> _EXERCISE OBJECTIVE_: Write out, word for word, the part of the items below that begins with the line containing "Is red matte" and ends with the line containing "15.27 inches", including both of those lines.

> _INFORMATION PROVIDED_:
..........

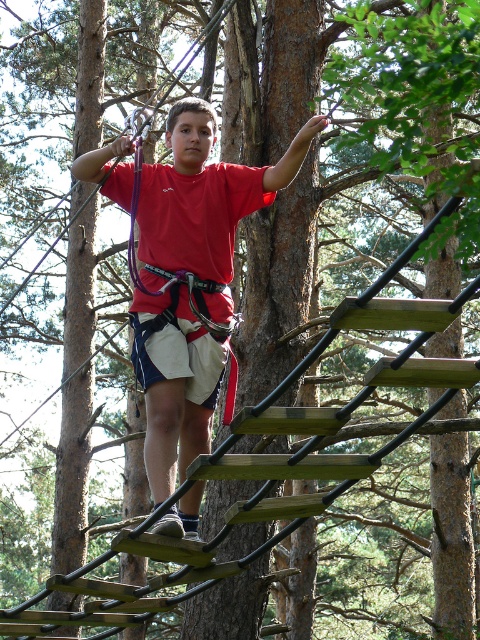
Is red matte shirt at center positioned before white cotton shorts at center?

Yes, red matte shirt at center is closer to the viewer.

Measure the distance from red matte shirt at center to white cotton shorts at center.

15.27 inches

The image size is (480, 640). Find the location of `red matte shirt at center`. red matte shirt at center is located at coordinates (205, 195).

..........

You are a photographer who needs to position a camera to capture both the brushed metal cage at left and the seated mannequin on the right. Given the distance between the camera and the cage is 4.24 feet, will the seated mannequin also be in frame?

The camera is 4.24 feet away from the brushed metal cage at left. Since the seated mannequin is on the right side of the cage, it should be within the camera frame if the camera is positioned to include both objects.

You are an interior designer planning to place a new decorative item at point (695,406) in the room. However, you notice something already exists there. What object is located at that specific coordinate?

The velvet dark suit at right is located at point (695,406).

..........

> _TASK RESULT_:
Is red matte shirt at center positioned before white cotton shorts at center?

Yes, red matte shirt at center is closer to the viewer.

Measure the distance from red matte shirt at center to white cotton shorts at center.

15.27 inches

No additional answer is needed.